■ **Task requirements**
Given the material below, return only the lines starting at the line with "D4: diode 1N4004" and ending at the line with "R3: none -> 1.6k (DGND, SCL)", exactly as they appear.

■ **Input material**
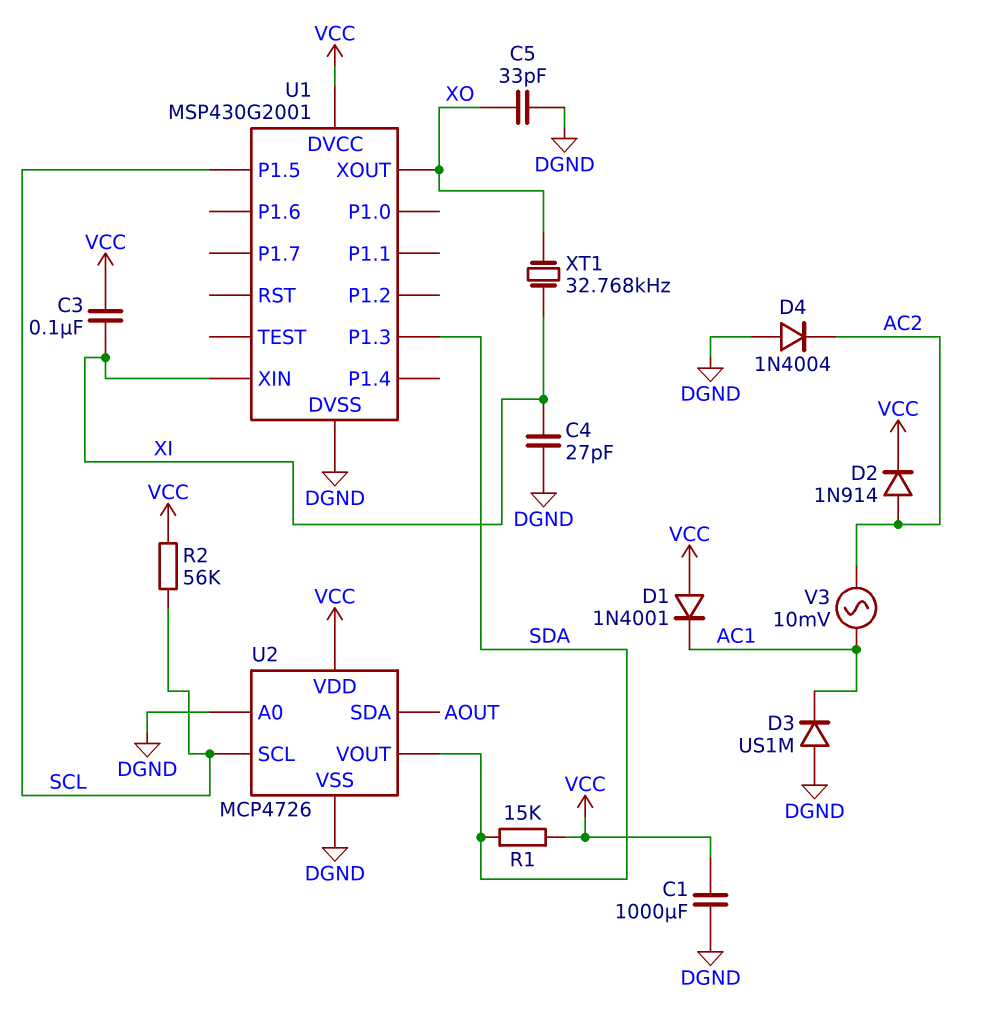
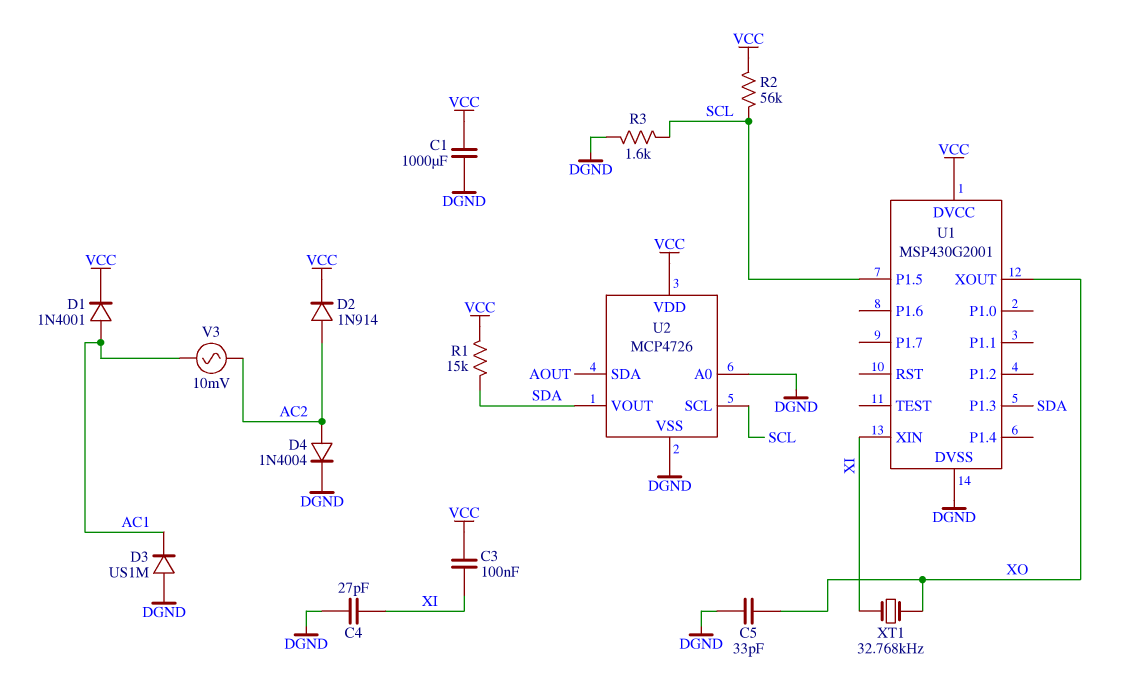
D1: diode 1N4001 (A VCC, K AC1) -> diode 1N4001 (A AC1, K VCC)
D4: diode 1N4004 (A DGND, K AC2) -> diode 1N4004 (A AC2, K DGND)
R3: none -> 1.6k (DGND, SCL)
---
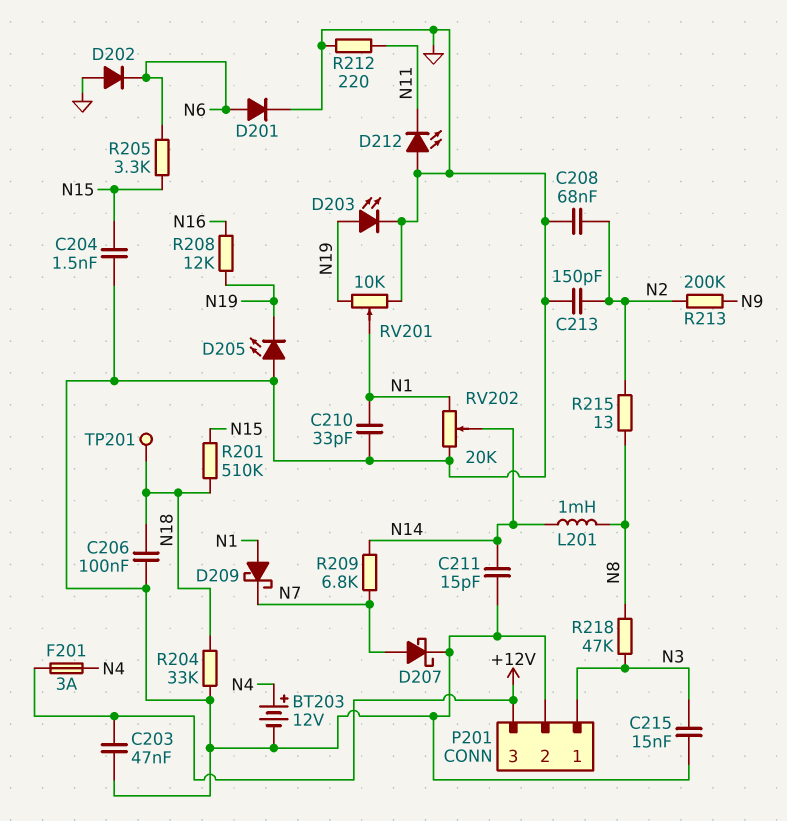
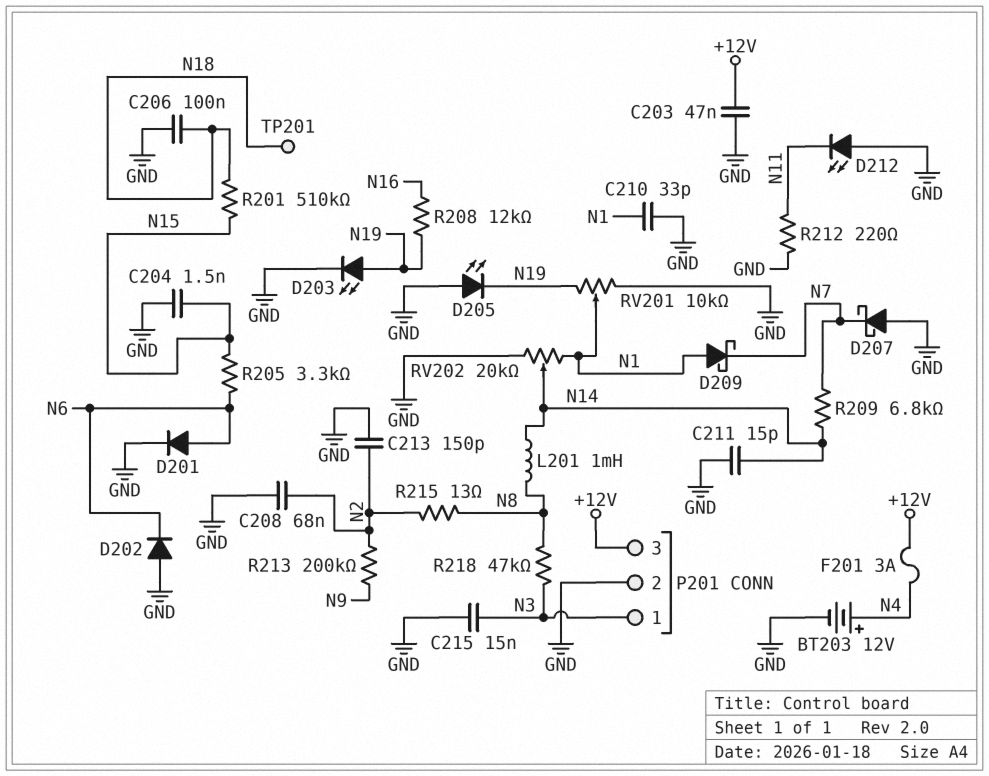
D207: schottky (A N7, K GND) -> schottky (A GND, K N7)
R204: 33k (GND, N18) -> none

■ **Exercise response**
D4: diode 1N4004 (A DGND, K AC2) -> diode 1N4004 (A AC2, K DGND)
R3: none -> 1.6k (DGND, SCL)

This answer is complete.